Requirement: Without including pictures, set down every record exactly as it stands.

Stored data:
● ● ● ● ●

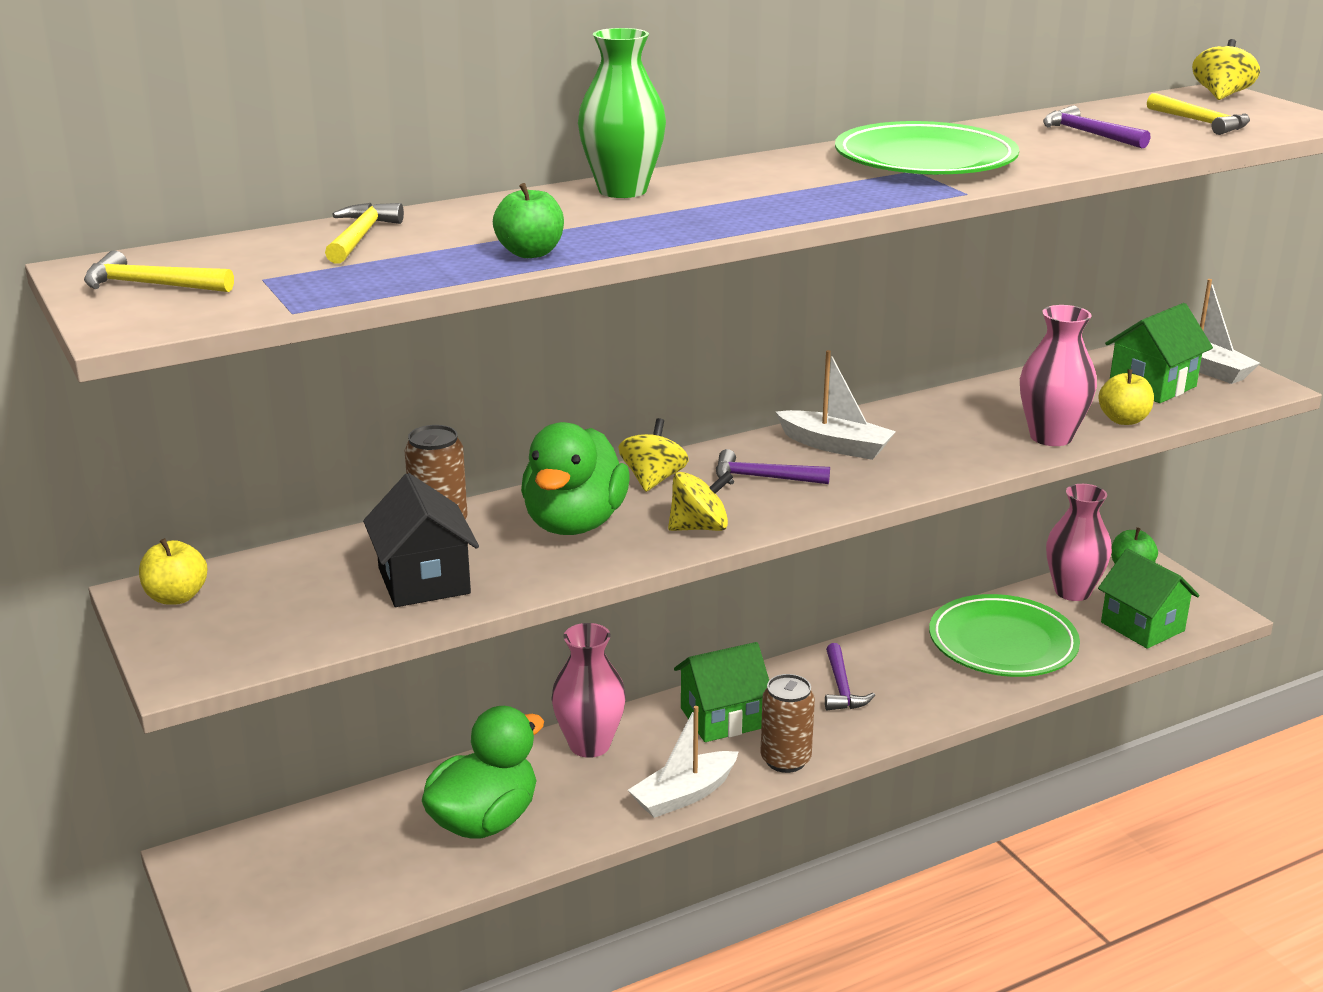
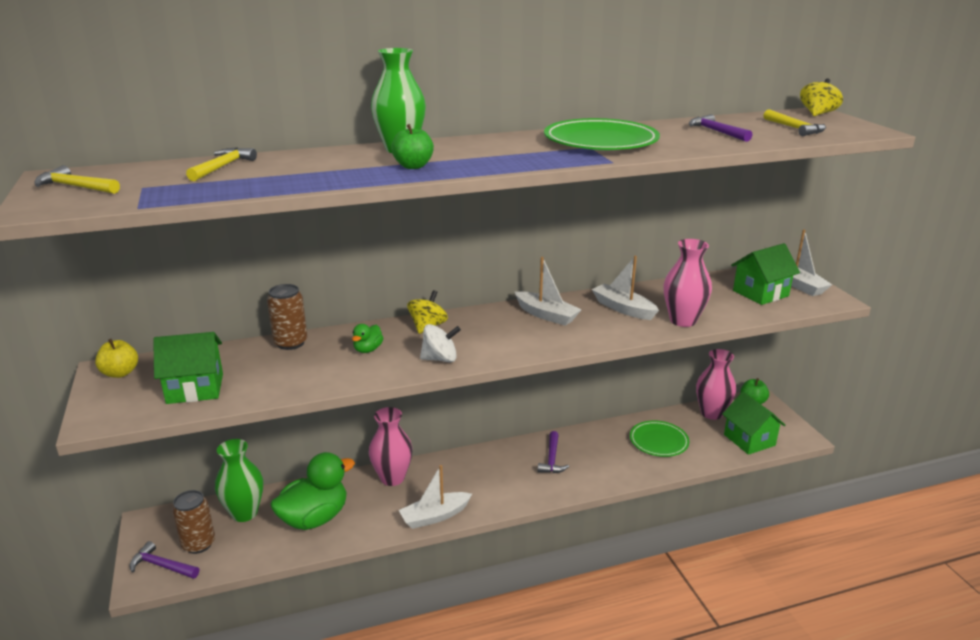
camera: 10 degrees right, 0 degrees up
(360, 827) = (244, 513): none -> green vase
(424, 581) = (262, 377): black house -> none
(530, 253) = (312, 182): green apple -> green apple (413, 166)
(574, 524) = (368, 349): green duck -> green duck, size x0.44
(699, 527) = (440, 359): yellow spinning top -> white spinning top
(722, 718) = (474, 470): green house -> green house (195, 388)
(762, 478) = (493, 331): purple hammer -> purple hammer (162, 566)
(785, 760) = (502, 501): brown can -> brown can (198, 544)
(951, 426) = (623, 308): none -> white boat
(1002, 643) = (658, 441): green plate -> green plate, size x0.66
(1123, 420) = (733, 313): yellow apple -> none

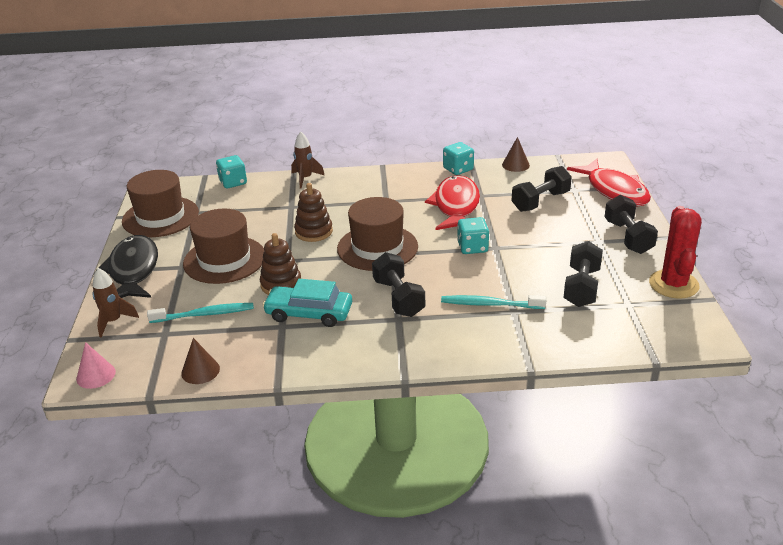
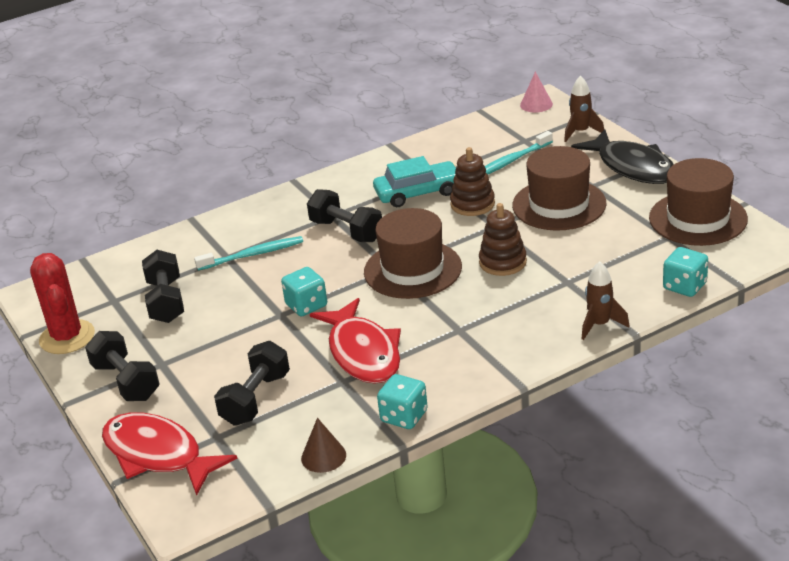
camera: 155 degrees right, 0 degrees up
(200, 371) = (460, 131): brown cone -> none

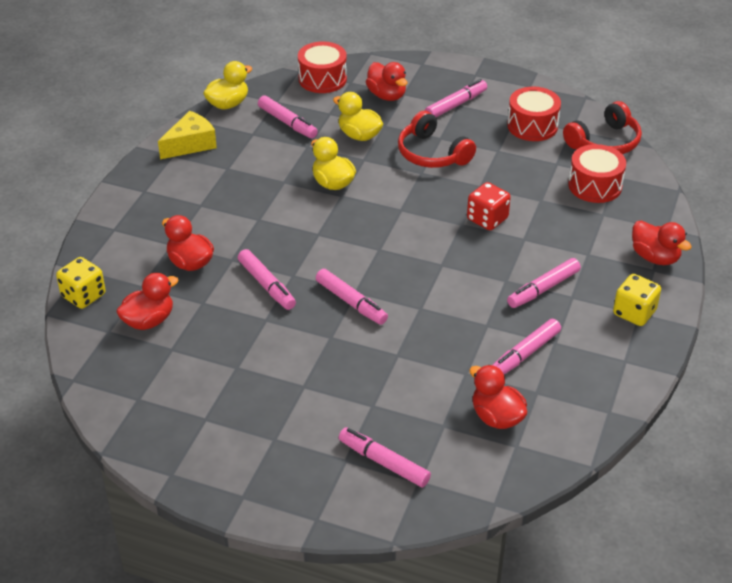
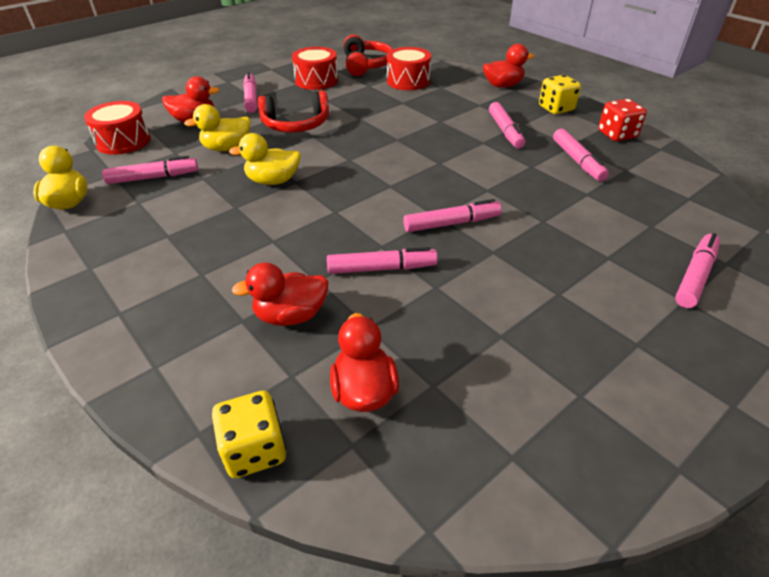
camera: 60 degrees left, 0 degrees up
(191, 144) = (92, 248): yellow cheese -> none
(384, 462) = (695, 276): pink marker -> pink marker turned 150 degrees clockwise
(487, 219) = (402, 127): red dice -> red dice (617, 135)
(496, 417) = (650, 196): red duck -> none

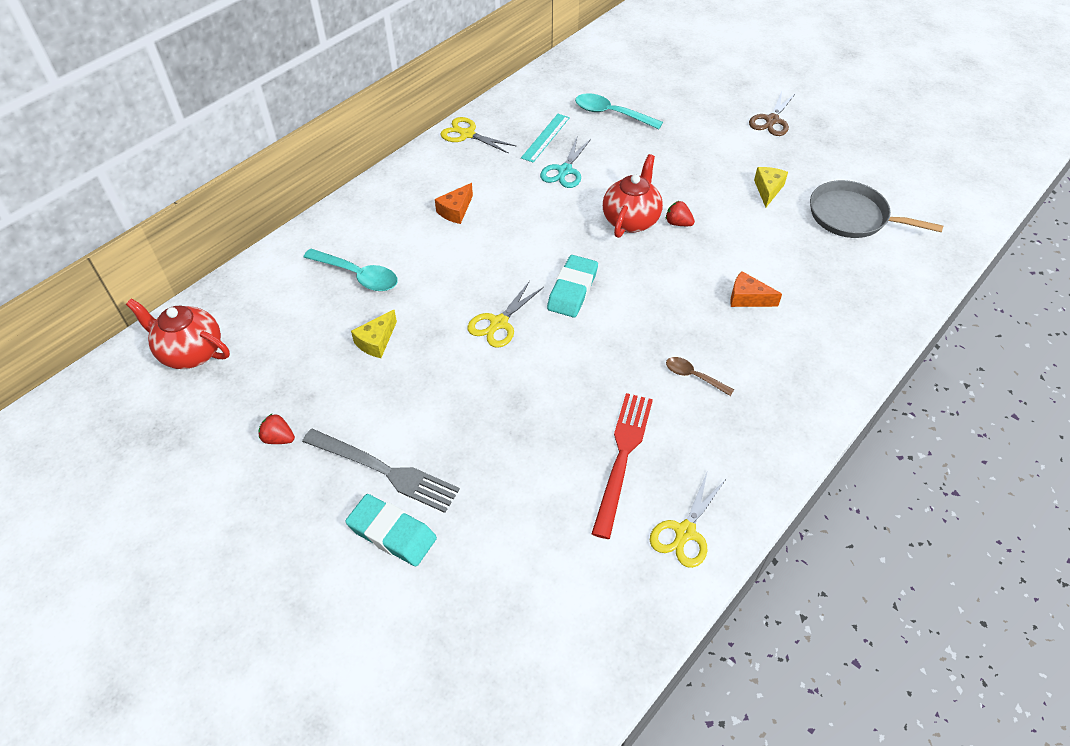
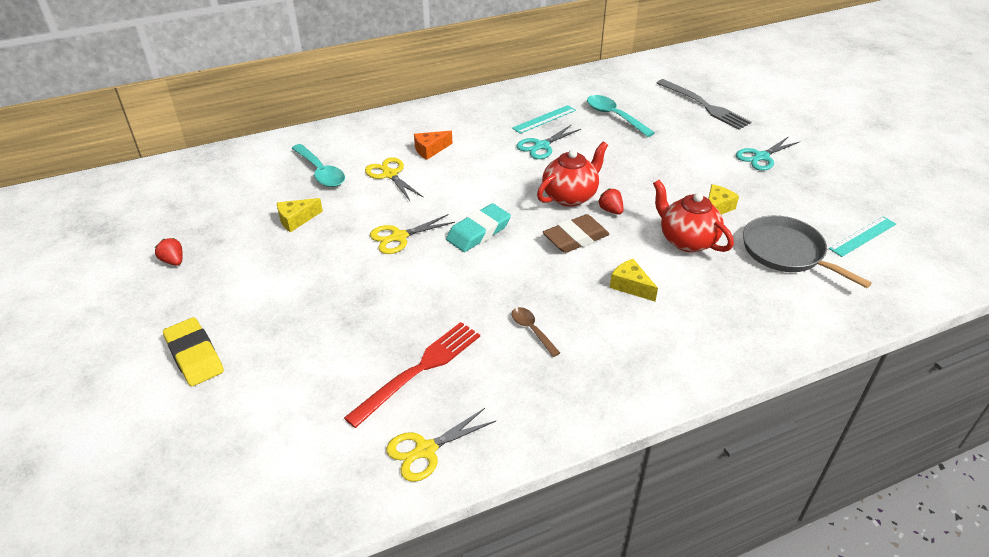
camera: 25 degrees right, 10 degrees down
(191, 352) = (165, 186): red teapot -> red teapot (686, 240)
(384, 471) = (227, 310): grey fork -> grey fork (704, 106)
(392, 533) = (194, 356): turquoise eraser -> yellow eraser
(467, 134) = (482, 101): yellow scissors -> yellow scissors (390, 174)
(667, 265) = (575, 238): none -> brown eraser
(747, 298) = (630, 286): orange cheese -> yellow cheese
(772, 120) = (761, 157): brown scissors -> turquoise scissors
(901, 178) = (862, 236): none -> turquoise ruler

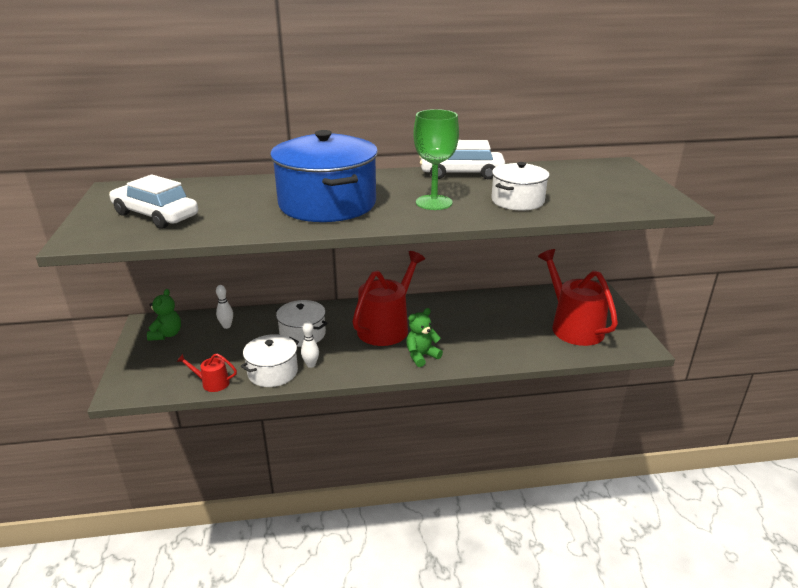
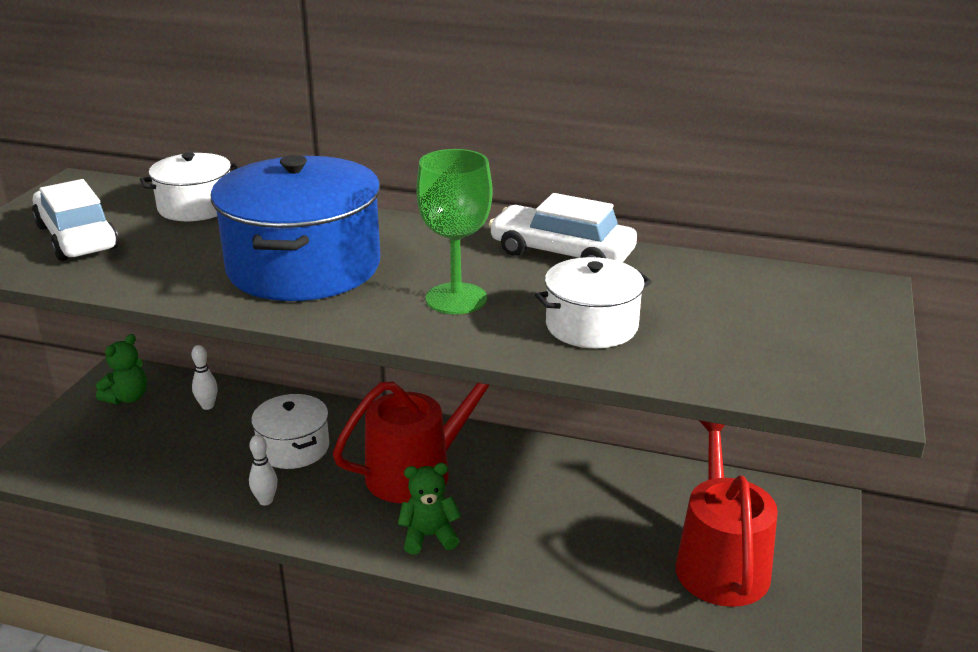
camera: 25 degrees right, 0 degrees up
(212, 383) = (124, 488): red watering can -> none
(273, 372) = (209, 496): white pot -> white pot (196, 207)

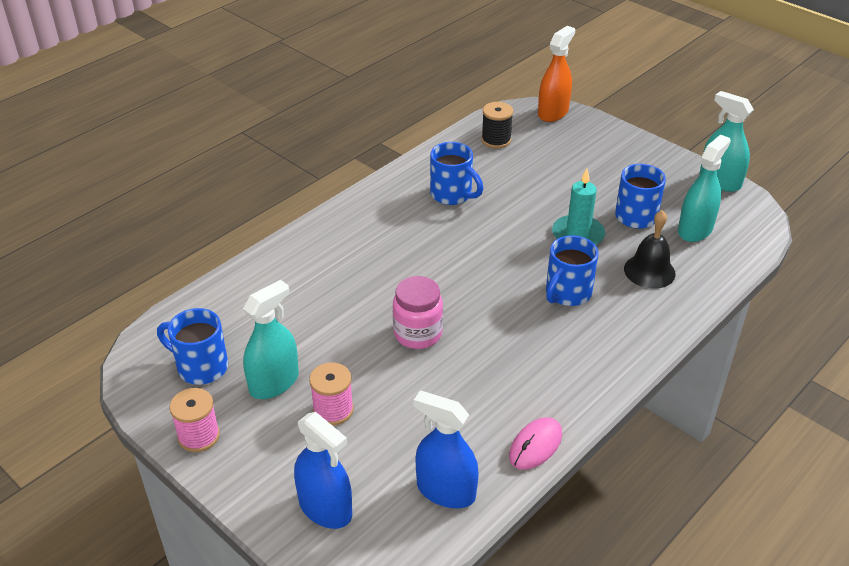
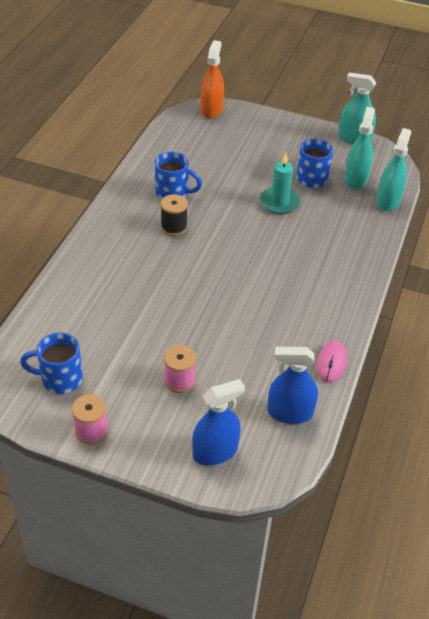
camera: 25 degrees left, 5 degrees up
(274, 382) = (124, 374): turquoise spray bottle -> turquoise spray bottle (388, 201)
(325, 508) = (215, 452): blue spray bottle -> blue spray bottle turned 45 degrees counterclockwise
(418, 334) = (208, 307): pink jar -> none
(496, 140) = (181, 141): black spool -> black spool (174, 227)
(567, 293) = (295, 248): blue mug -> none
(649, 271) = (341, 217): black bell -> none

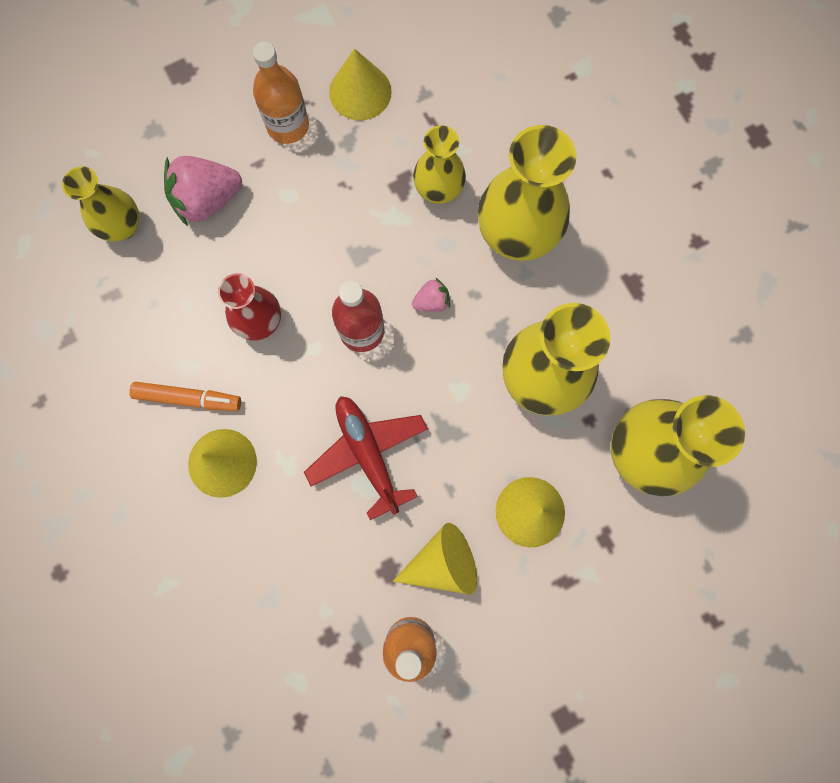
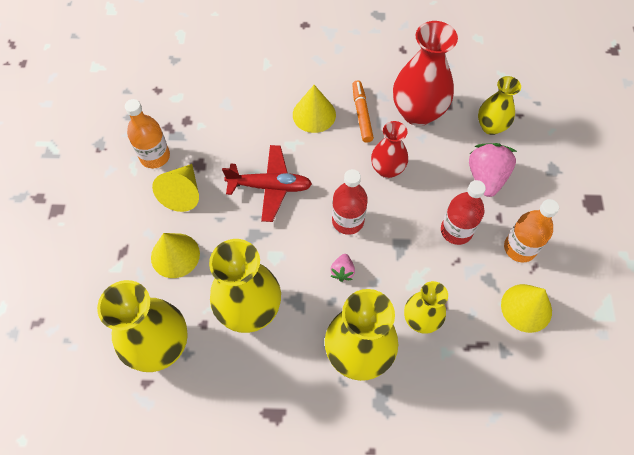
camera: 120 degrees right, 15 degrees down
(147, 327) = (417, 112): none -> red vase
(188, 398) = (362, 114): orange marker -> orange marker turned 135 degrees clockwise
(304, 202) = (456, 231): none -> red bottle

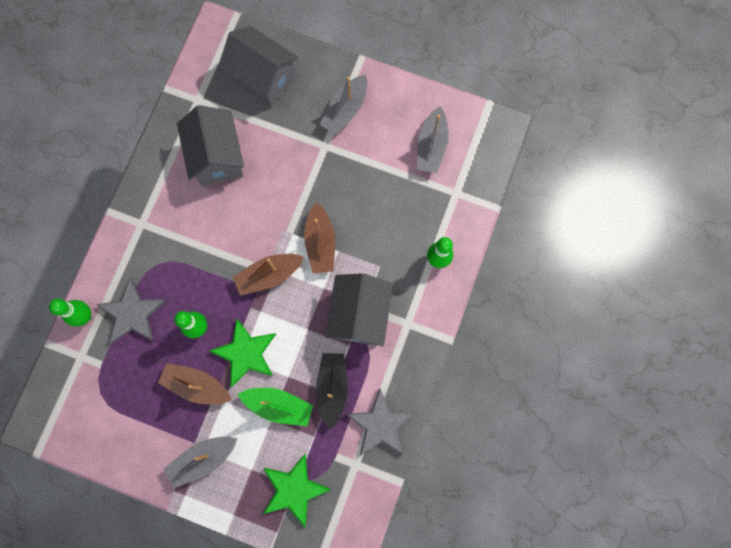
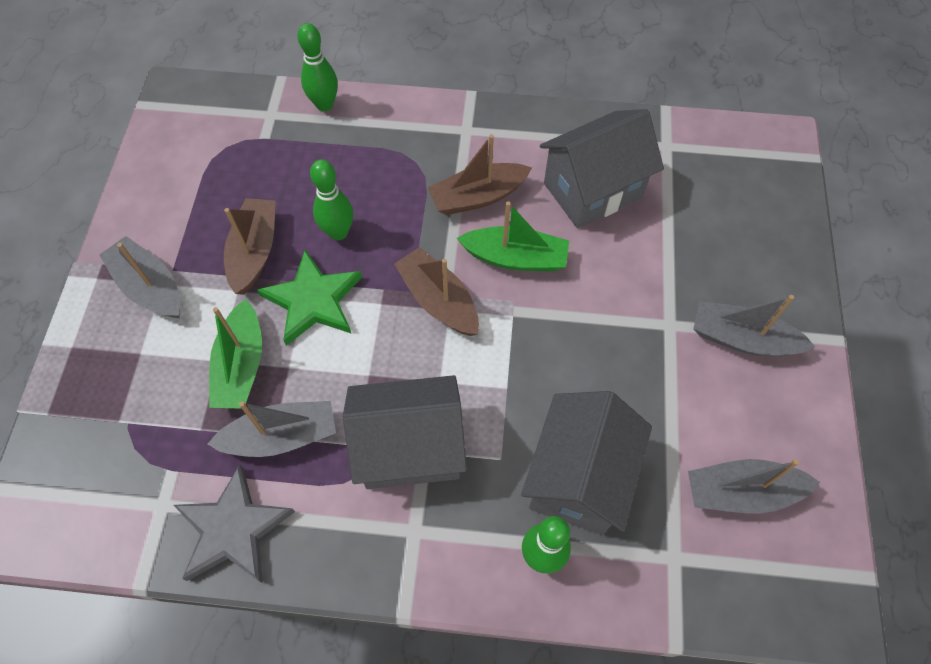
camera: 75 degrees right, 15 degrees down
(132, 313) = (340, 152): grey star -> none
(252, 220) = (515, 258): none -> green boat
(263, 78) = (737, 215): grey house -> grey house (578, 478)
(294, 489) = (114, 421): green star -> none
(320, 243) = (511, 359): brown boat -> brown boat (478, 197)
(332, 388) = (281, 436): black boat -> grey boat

● ● ● ● ●

Solution for this problem:
camera: 10 degrees right, 0 degrees up
(360, 827) = (244, 513): none -> green vase
(424, 581) = (262, 377): black house -> none
(530, 253) = (312, 182): green apple -> green apple (413, 166)
(574, 524) = (368, 349): green duck -> green duck, size x0.44
(699, 527) = (440, 359): yellow spinning top -> white spinning top
(722, 718) = (474, 470): green house -> green house (195, 388)
(762, 478) = (493, 331): purple hammer -> purple hammer (162, 566)
(785, 760) = (502, 501): brown can -> brown can (198, 544)
(951, 426) = (623, 308): none -> white boat
(1002, 643) = (658, 441): green plate -> green plate, size x0.66
(1123, 420) = (733, 313): yellow apple -> none

camera: 155 degrees right, 0 degrees up
(200, 371) = (460, 131): brown cone -> none

camera: 60 degrees left, 0 degrees up
(191, 144) = (92, 248): yellow cheese -> none
(384, 462) = (695, 276): pink marker -> pink marker turned 150 degrees clockwise
(487, 219) = (402, 127): red dice -> red dice (617, 135)
(496, 417) = (650, 196): red duck -> none

camera: 25 degrees right, 10 degrees down
(191, 352) = (165, 186): red teapot -> red teapot (686, 240)
(384, 471) = (227, 310): grey fork -> grey fork (704, 106)
(392, 533) = (194, 356): turquoise eraser -> yellow eraser
(467, 134) = (482, 101): yellow scissors -> yellow scissors (390, 174)
(667, 265) = (575, 238): none -> brown eraser
(747, 298) = (630, 286): orange cheese -> yellow cheese
(772, 120) = (761, 157): brown scissors -> turquoise scissors
(901, 178) = (862, 236): none -> turquoise ruler

camera: 25 degrees right, 0 degrees up
(212, 383) = (124, 488): red watering can -> none
(273, 372) = (209, 496): white pot -> white pot (196, 207)

camera: 25 degrees left, 5 degrees up
(274, 382) = (124, 374): turquoise spray bottle -> turquoise spray bottle (388, 201)
(325, 508) = (215, 452): blue spray bottle -> blue spray bottle turned 45 degrees counterclockwise
(418, 334) = (208, 307): pink jar -> none
(496, 140) = (181, 141): black spool -> black spool (174, 227)
(567, 293) = (295, 248): blue mug -> none
(649, 271) = (341, 217): black bell -> none

camera: 120 degrees right, 15 degrees down
(147, 327) = (417, 112): none -> red vase
(188, 398) = (362, 114): orange marker -> orange marker turned 135 degrees clockwise
(304, 202) = (456, 231): none -> red bottle

camera: 75 degrees right, 15 degrees down
(132, 313) = (340, 152): grey star -> none
(252, 220) = (515, 258): none -> green boat
(263, 78) = (737, 215): grey house -> grey house (578, 478)
(294, 489) = (114, 421): green star -> none
(320, 243) = (511, 359): brown boat -> brown boat (478, 197)
(332, 388) = (281, 436): black boat -> grey boat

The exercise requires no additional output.